### TASK REQUIREMENTS
The answer should hold every line of the listing, unchanged and free of images.

### DATASET SECTION

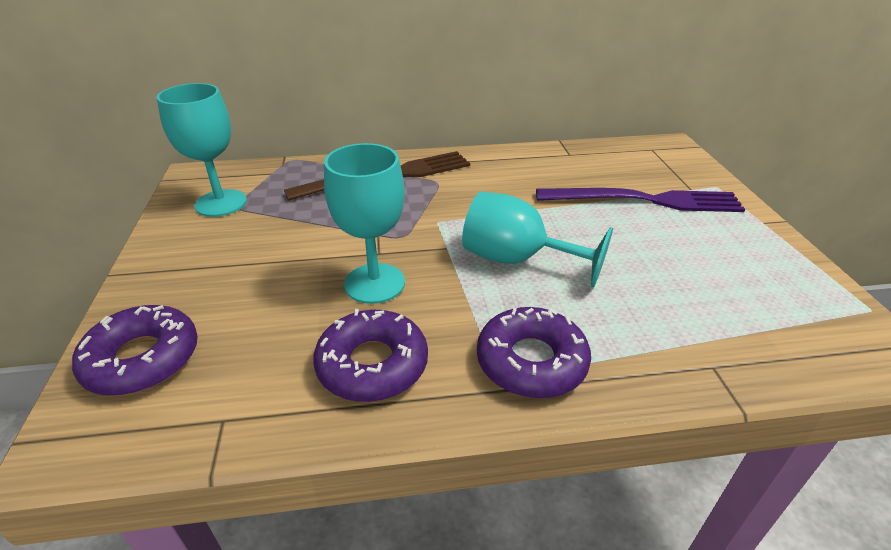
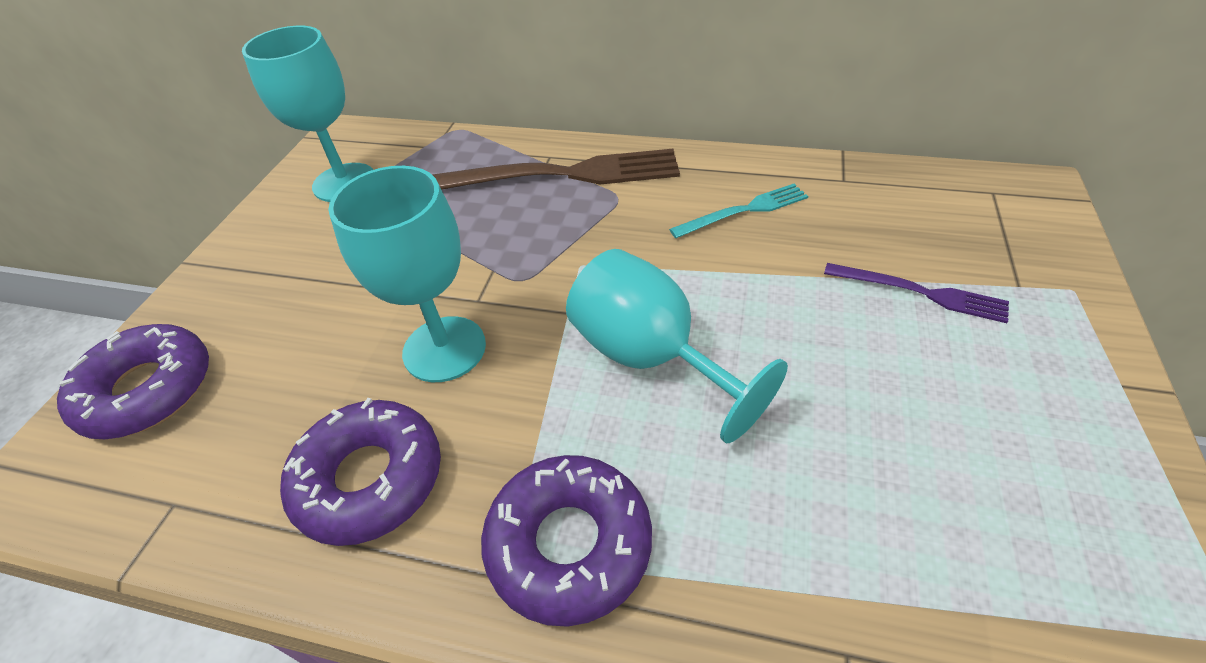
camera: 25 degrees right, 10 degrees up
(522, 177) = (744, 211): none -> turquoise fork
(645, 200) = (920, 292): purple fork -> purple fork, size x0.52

### TASK ANSWER
camera: 25 degrees right, 10 degrees up
(522, 177) = (744, 211): none -> turquoise fork
(645, 200) = (920, 292): purple fork -> purple fork, size x0.52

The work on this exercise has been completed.